Pictures aside, repeat every record below exactly.

(Collected data entries)
=== Begin Enclosure ===
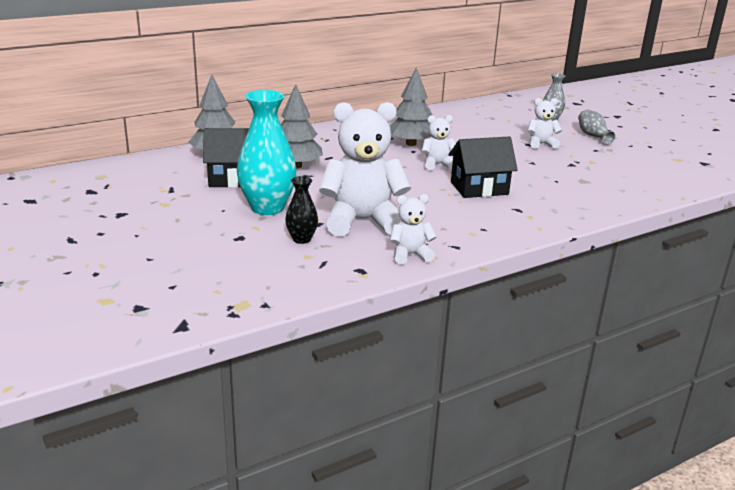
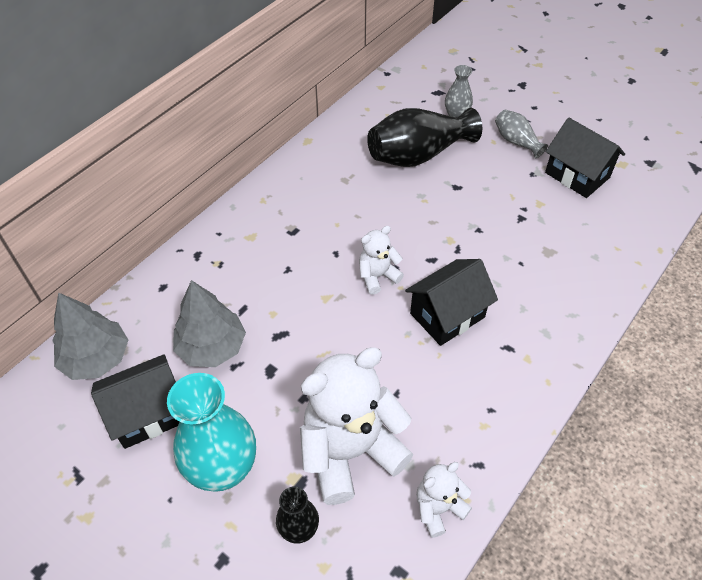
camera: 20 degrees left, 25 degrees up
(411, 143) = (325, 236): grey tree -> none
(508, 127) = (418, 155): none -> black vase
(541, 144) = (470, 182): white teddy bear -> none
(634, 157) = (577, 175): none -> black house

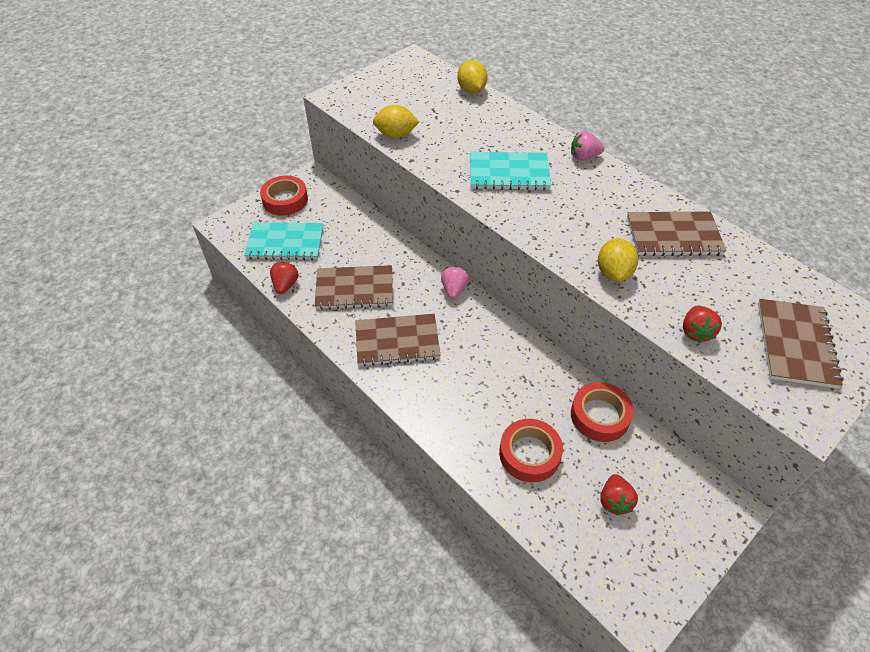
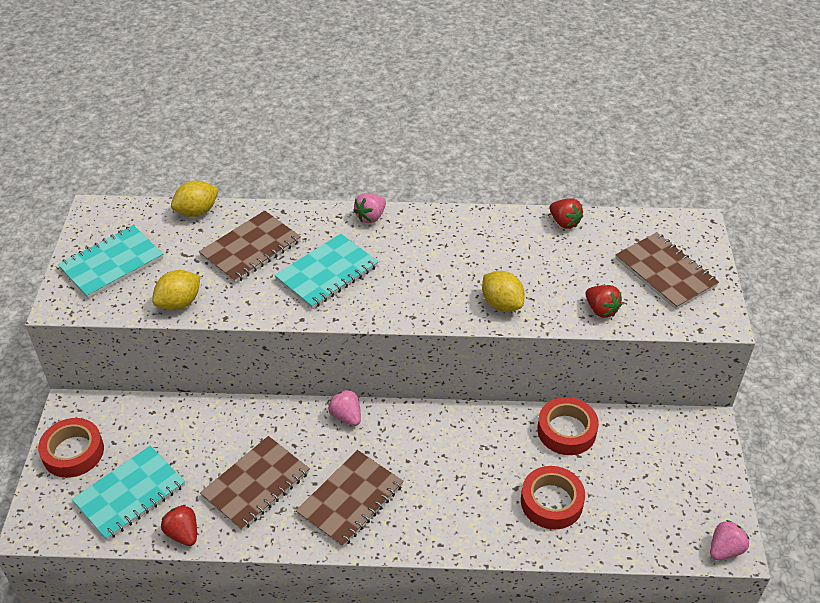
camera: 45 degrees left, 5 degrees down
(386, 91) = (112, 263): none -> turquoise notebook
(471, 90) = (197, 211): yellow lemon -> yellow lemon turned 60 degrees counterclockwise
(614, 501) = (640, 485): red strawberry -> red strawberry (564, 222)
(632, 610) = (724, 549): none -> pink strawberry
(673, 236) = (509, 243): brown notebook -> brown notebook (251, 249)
=== End Enclosure ===
=== Output below ===
camera: 20 degrees left, 25 degrees up
(411, 143) = (325, 236): grey tree -> none
(508, 127) = (418, 155): none -> black vase
(541, 144) = (470, 182): white teddy bear -> none
(634, 157) = (577, 175): none -> black house

camera: 45 degrees left, 5 degrees down
(386, 91) = (112, 263): none -> turquoise notebook
(471, 90) = (197, 211): yellow lemon -> yellow lemon turned 60 degrees counterclockwise
(614, 501) = (640, 485): red strawberry -> red strawberry (564, 222)
(632, 610) = (724, 549): none -> pink strawberry
(673, 236) = (509, 243): brown notebook -> brown notebook (251, 249)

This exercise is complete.